═══ STUDY MATERIAL

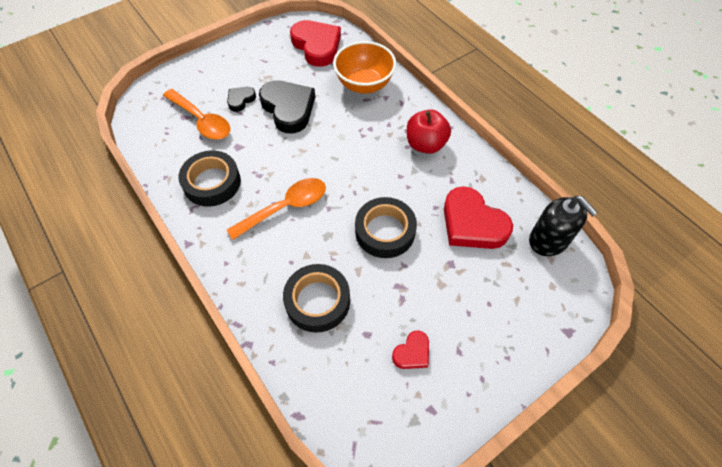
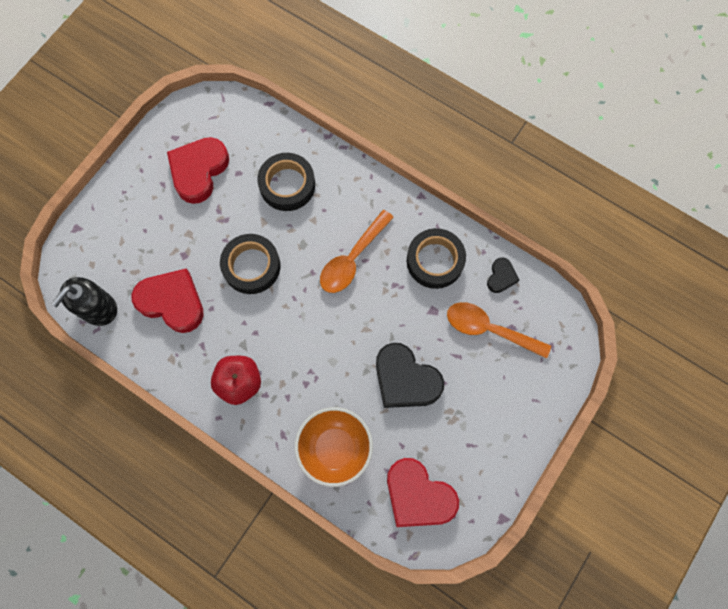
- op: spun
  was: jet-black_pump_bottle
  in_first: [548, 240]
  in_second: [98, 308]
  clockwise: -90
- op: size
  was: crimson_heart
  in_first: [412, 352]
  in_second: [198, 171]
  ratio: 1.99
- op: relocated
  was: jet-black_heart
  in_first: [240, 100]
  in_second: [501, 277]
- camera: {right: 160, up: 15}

══════

» ABOUT THIS TASK: Reproduce the lines word for word, starting at the one holding "in_second: [198, 171]" and ending at the final line of the material above.

» WRITTEN SOLUTION:
  in_second: [198, 171]
  ratio: 1.99
- op: relocated
  was: jet-black_heart
  in_first: [240, 100]
  in_second: [501, 277]
- camera: {right: 160, up: 15}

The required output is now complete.